Version comparison data:
--

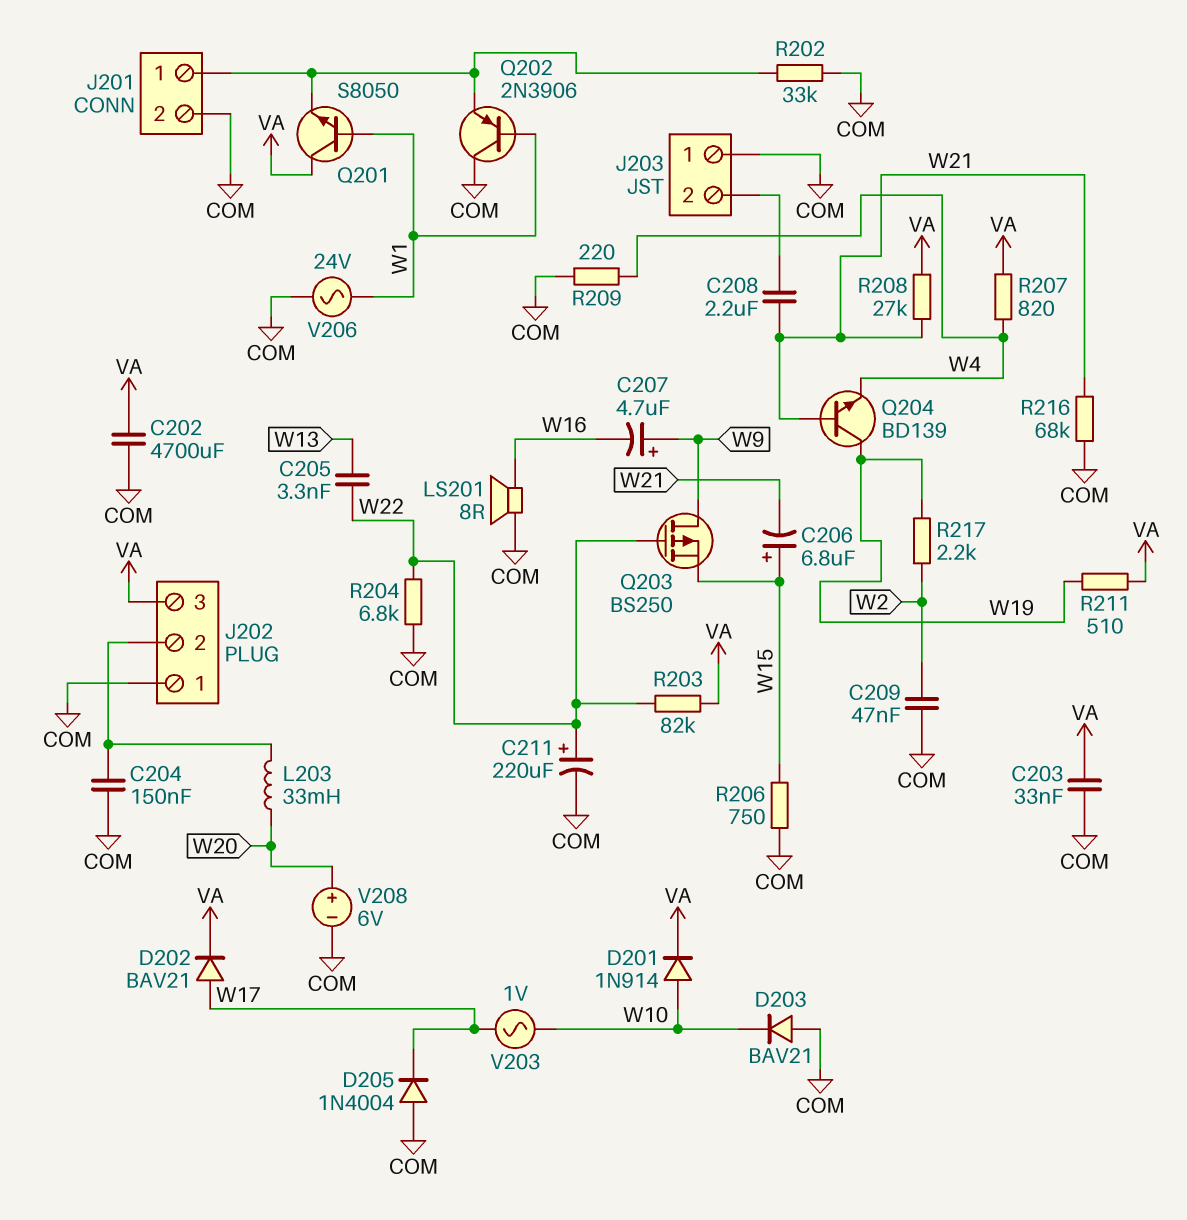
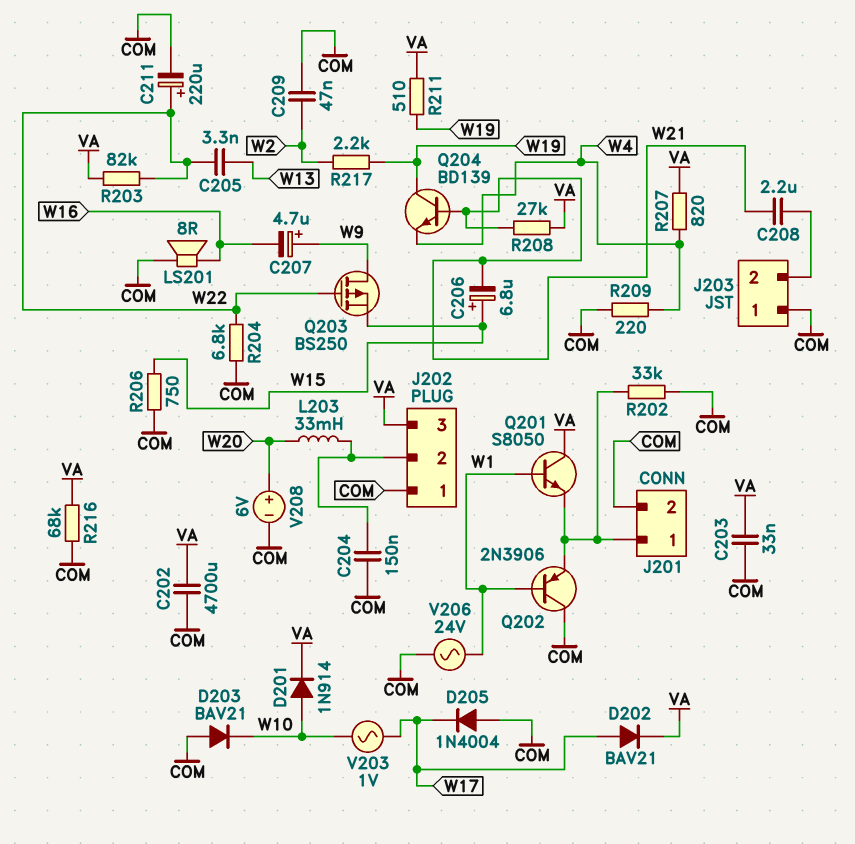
R216: 68k (COM, W21) -> 68k (COM, VA)

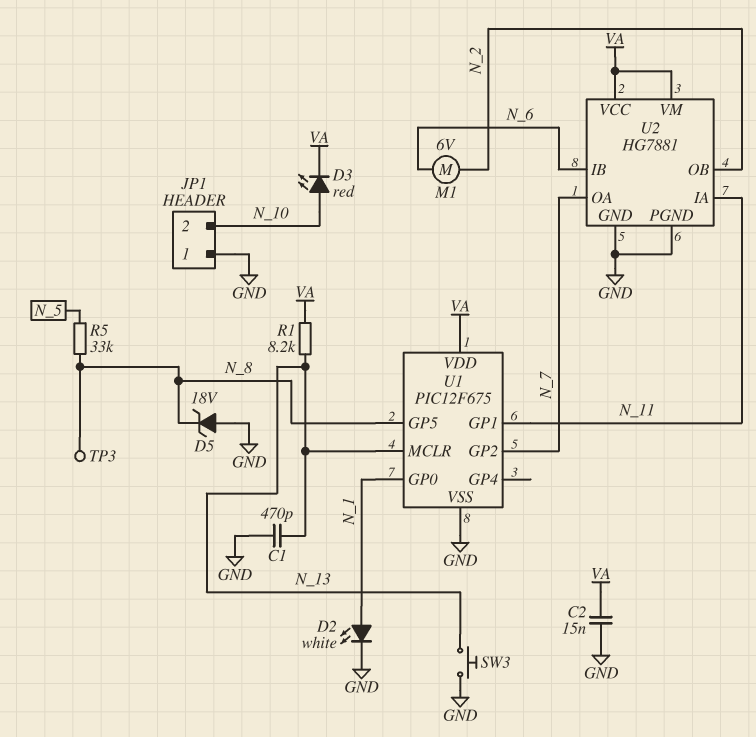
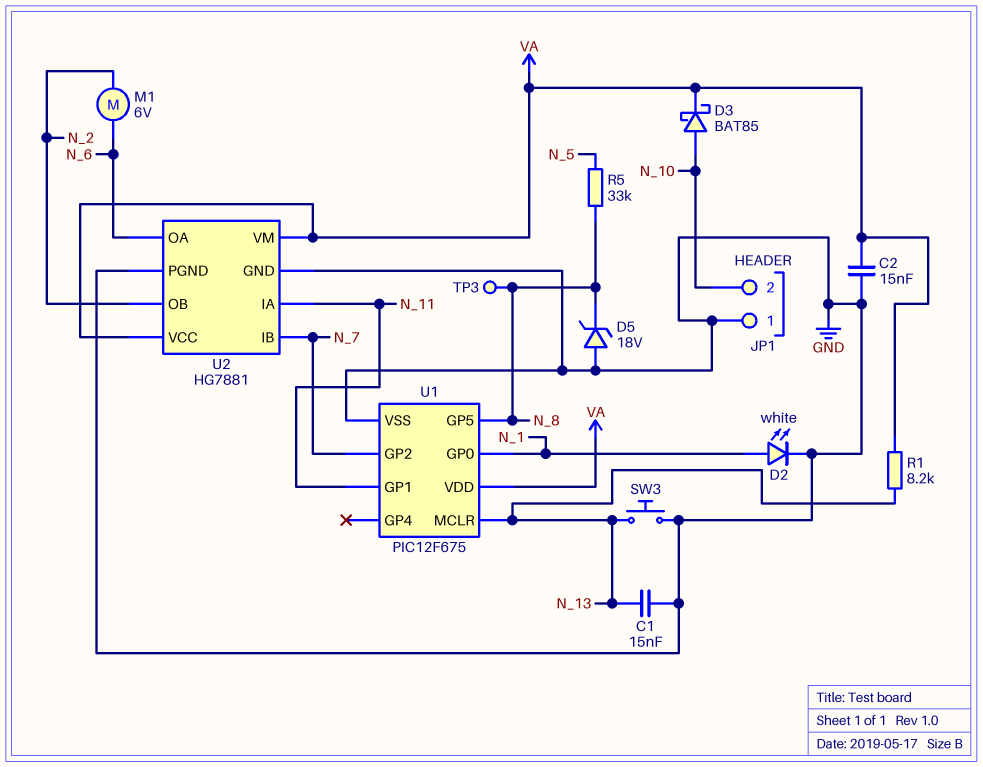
C1: 470pF (GND, N_13) -> 15nF (GND, N_13)
D3: LED red (A N_10, K VA) -> schottky BAT85 (A N_10, K VA)
U2 pin IB: N_6 -> N_7
U2 pin OA: N_7 -> N_6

--

Task description: Find "C1: 470pF (GND, N_13) -> 15nF (GND, N_13)" in the records above. Repeat its line and every later line exactly, through the last one.

Output of the task:
C1: 470pF (GND, N_13) -> 15nF (GND, N_13)
D3: LED red (A N_10, K VA) -> schottky BAT85 (A N_10, K VA)
U2 pin IB: N_6 -> N_7
U2 pin OA: N_7 -> N_6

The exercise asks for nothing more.